## [WHAT THIS TASK INVOLVES]
Please reproduce all of the listing below exactly and drop its images.

## [DATA FOR PROCESSING]

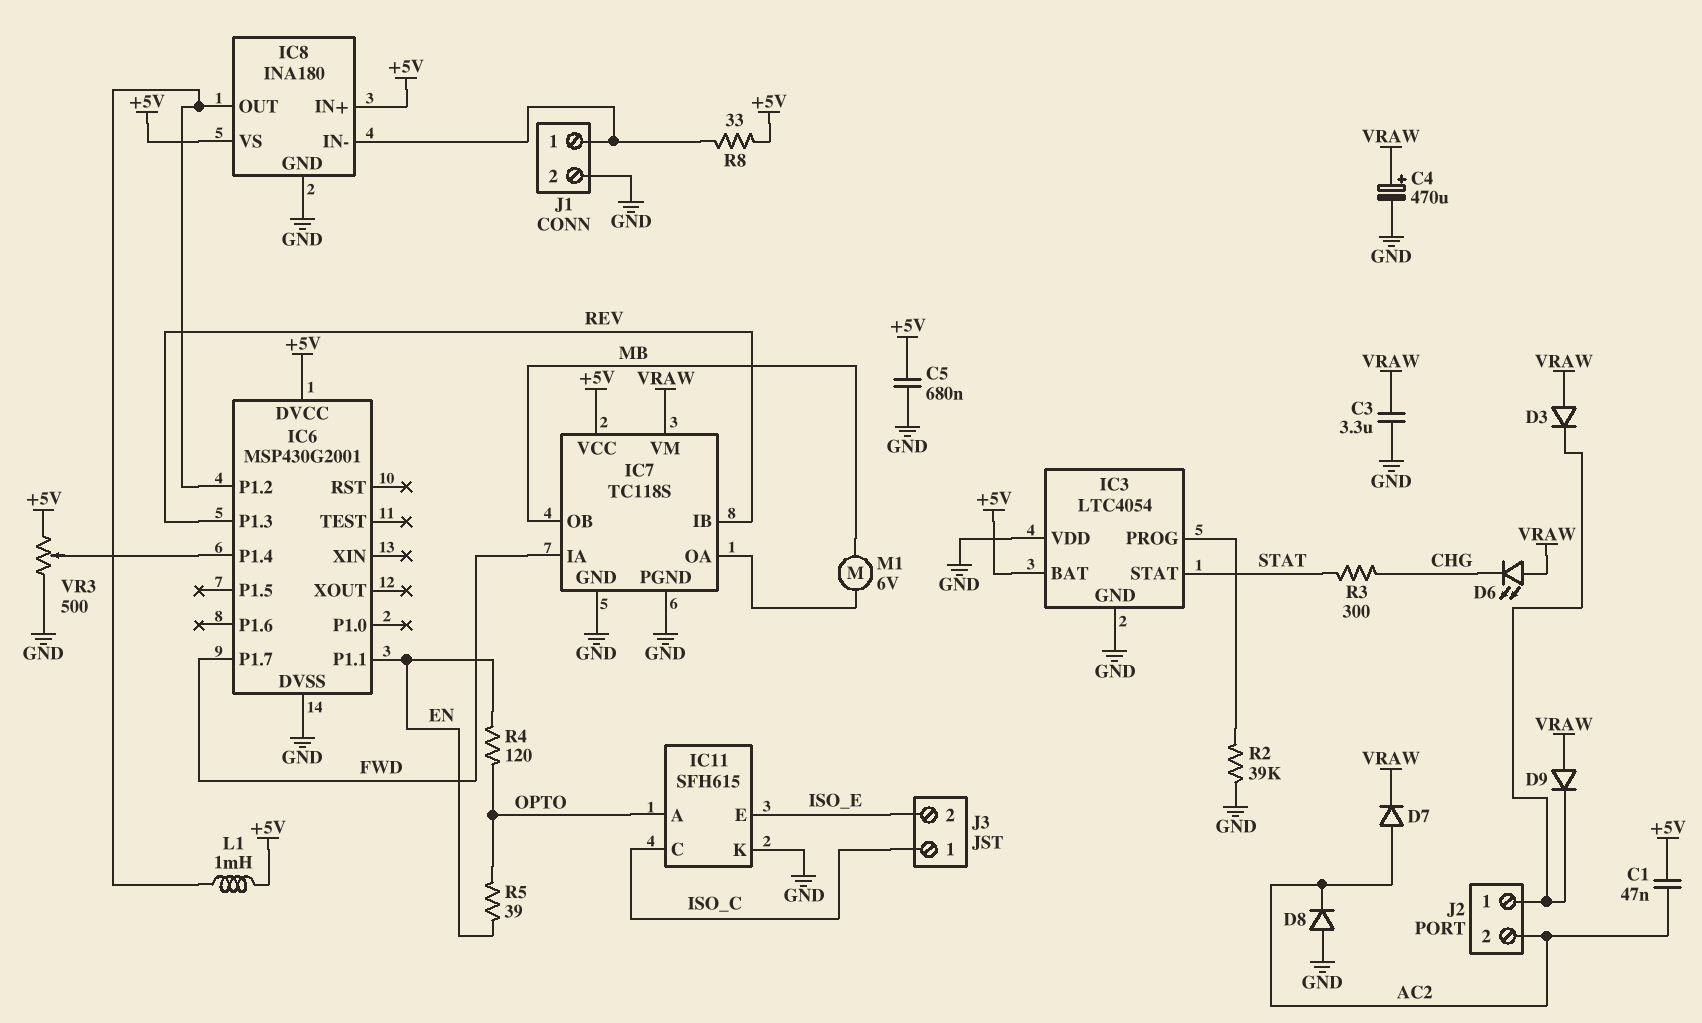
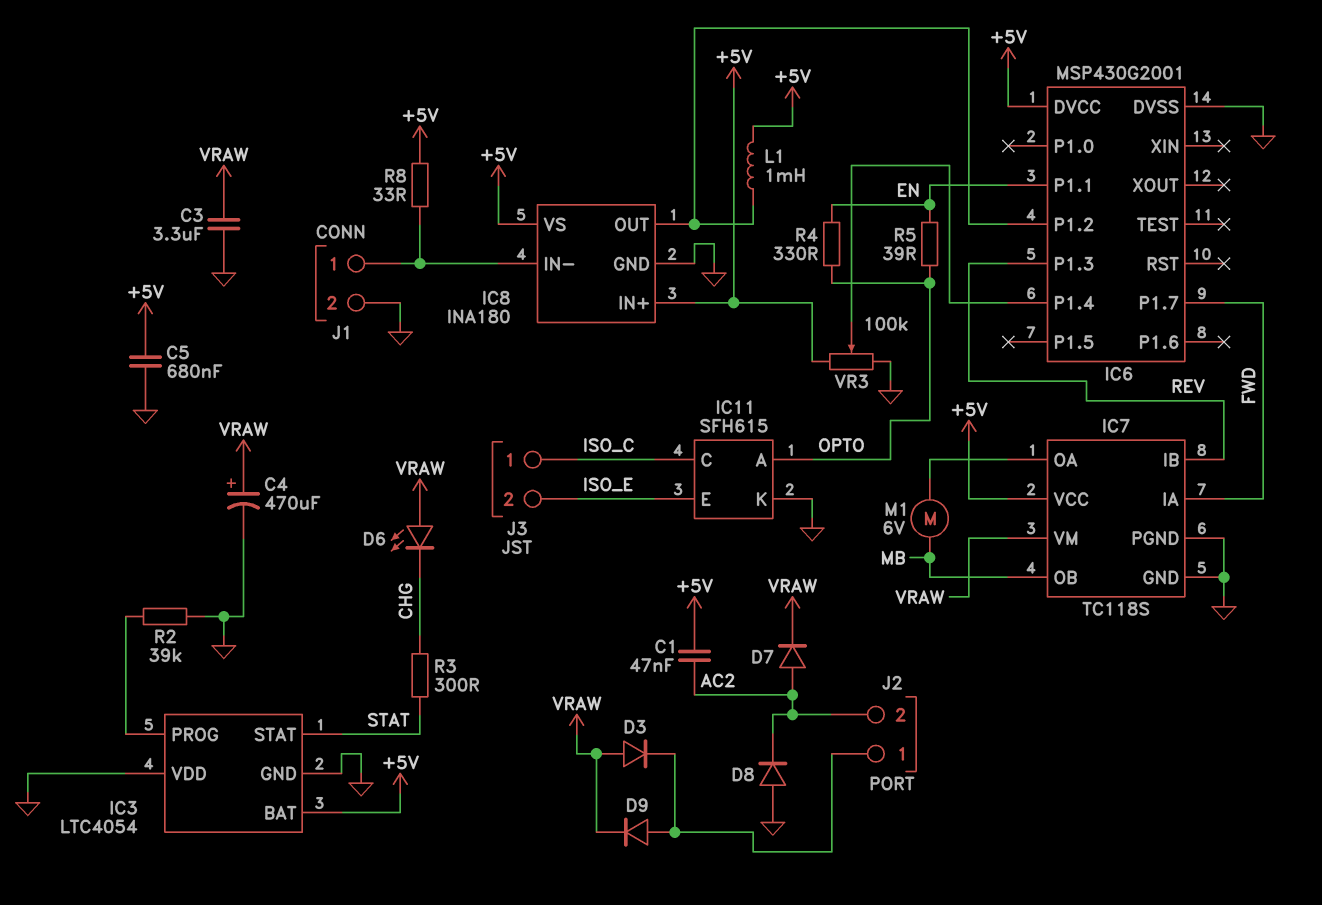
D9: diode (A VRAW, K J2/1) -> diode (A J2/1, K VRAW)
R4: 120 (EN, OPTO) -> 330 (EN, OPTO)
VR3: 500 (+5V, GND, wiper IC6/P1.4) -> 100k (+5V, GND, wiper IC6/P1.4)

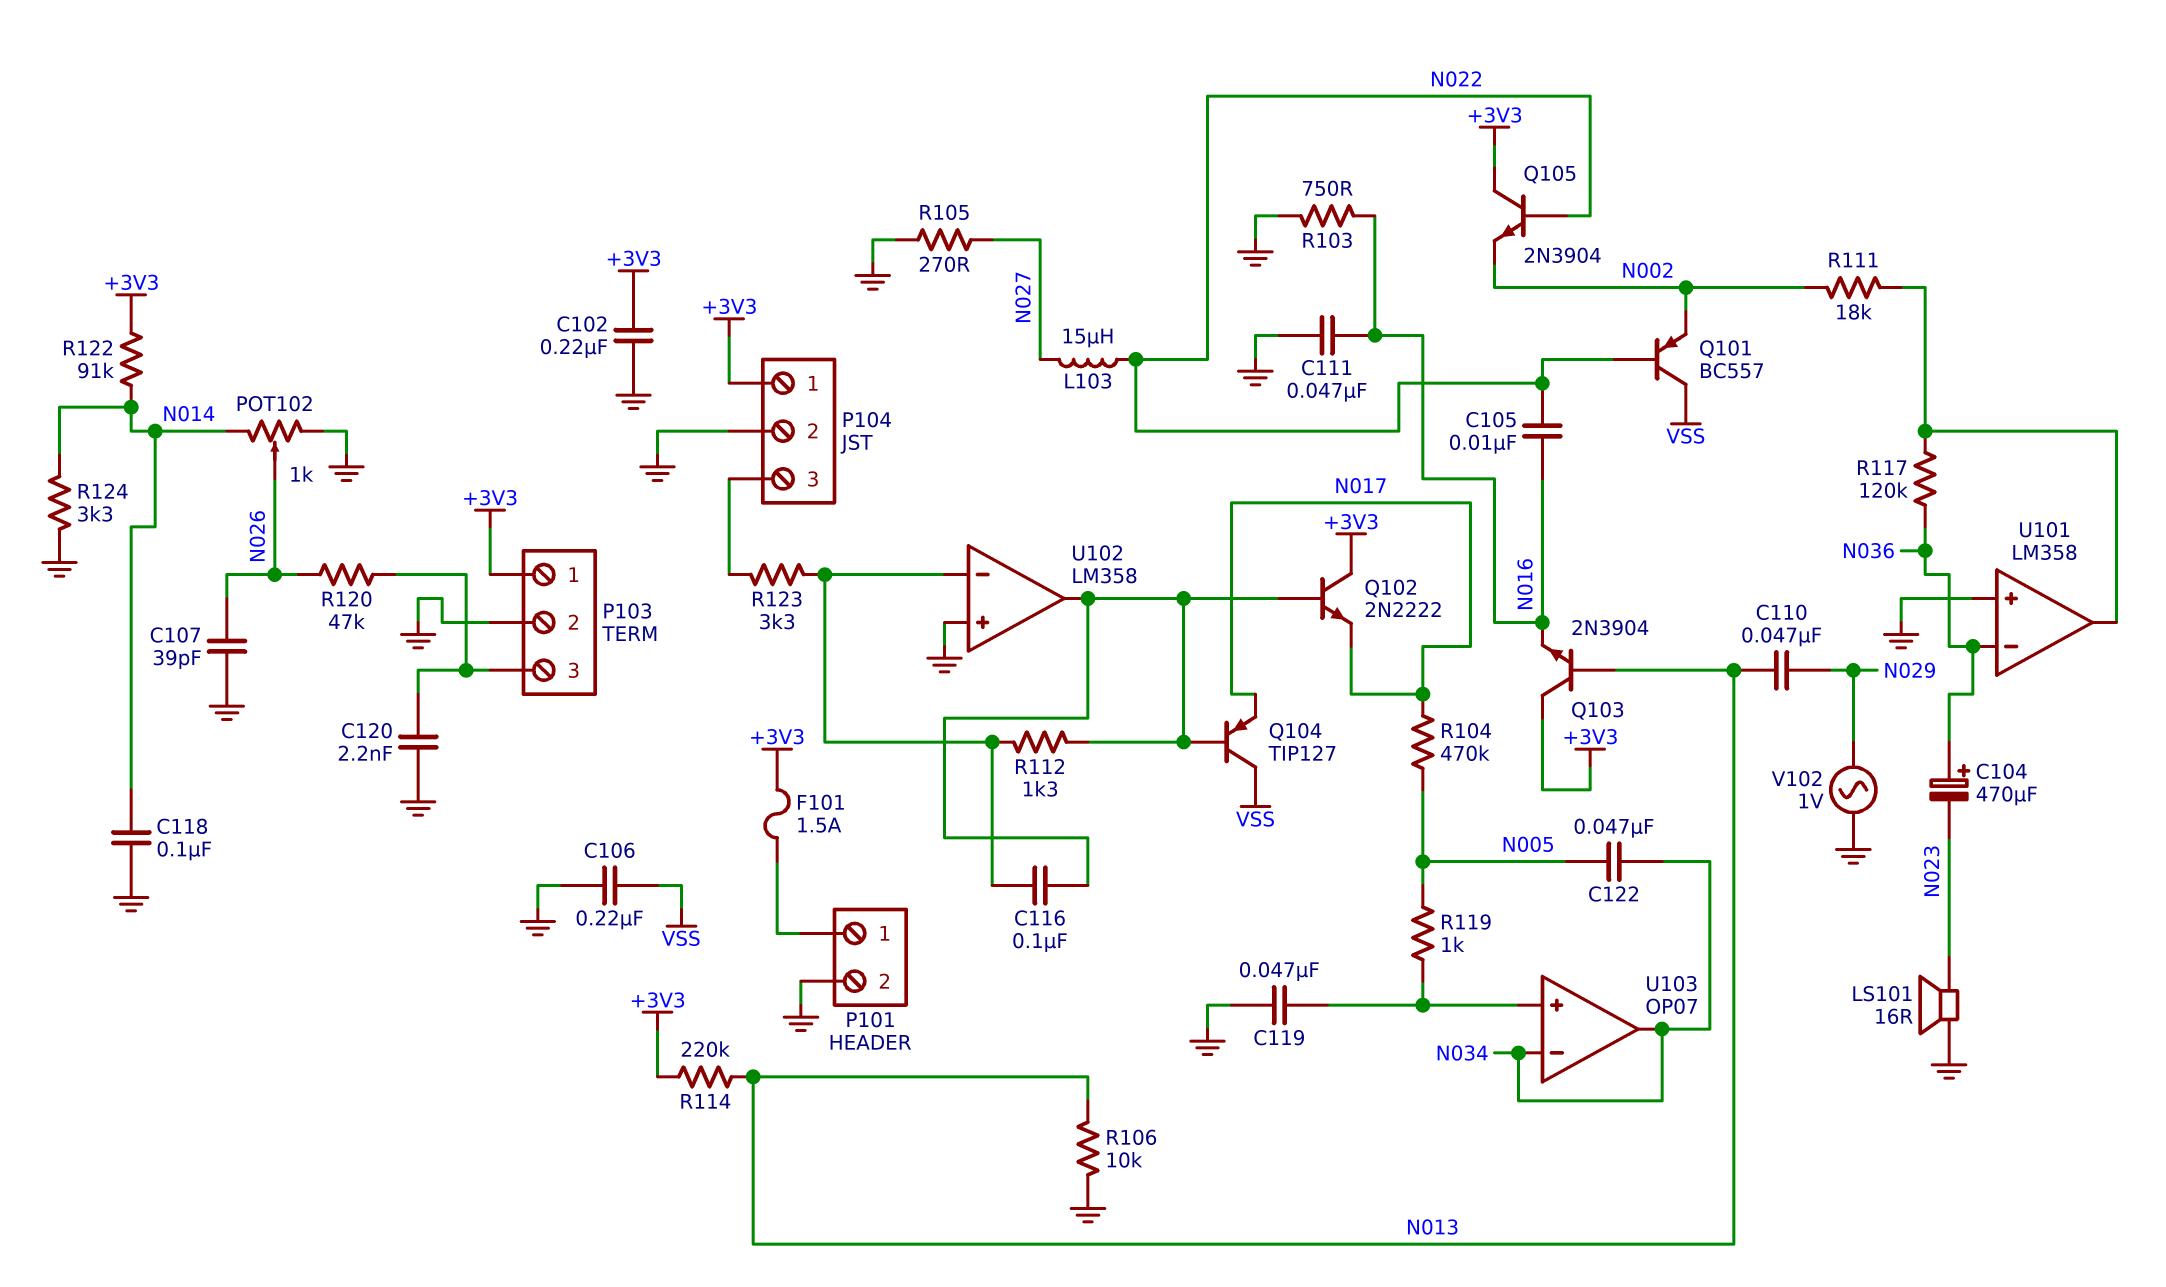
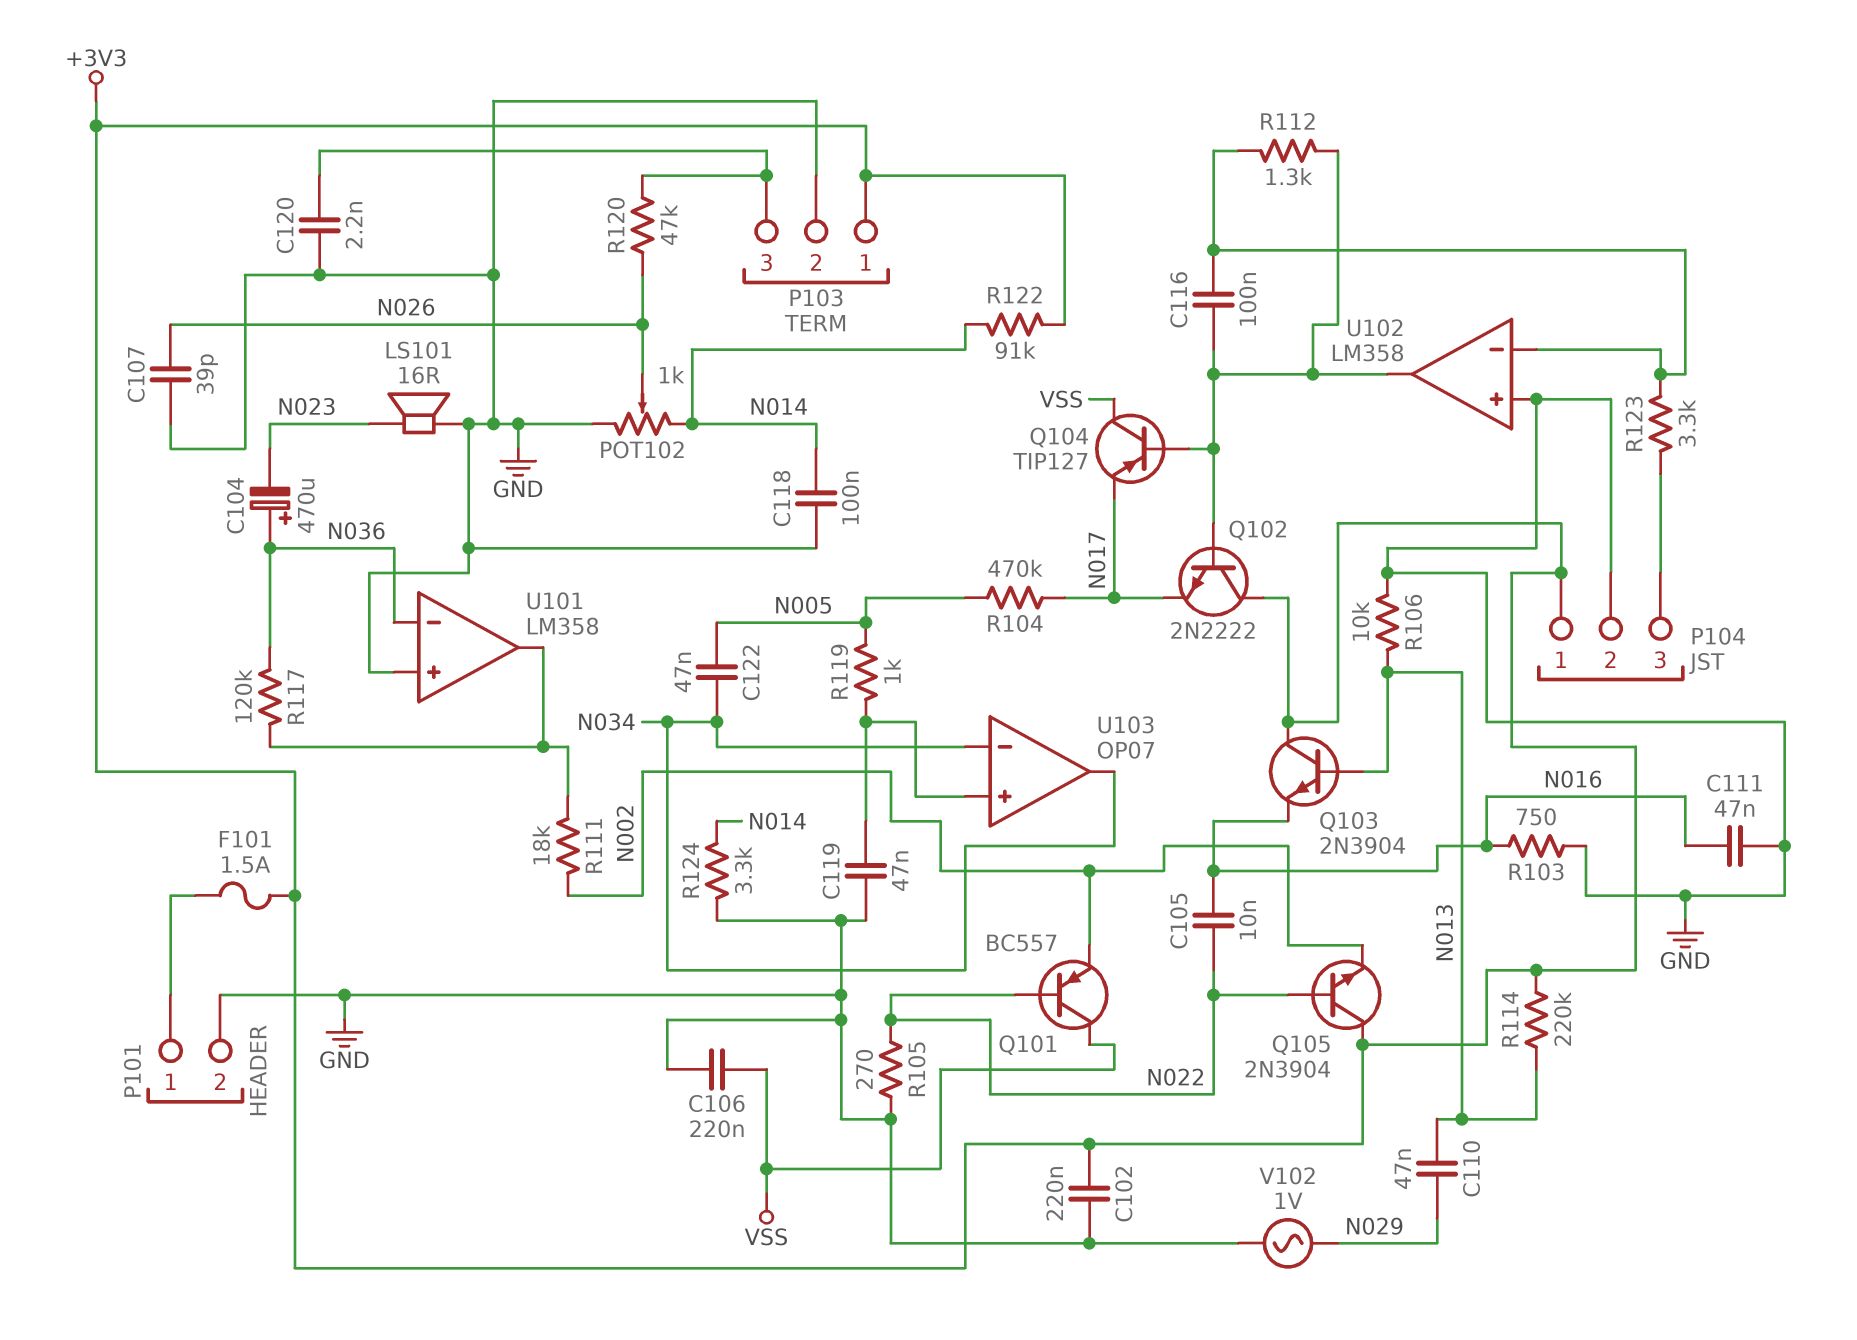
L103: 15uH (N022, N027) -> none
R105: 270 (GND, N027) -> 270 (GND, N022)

## [REPLY TO THE EXERCISE]
D9: diode (A VRAW, K J2/1) -> diode (A J2/1, K VRAW)
R4: 120 (EN, OPTO) -> 330 (EN, OPTO)
VR3: 500 (+5V, GND, wiper IC6/P1.4) -> 100k (+5V, GND, wiper IC6/P1.4)

L103: 15uH (N022, N027) -> none
R105: 270 (GND, N027) -> 270 (GND, N022)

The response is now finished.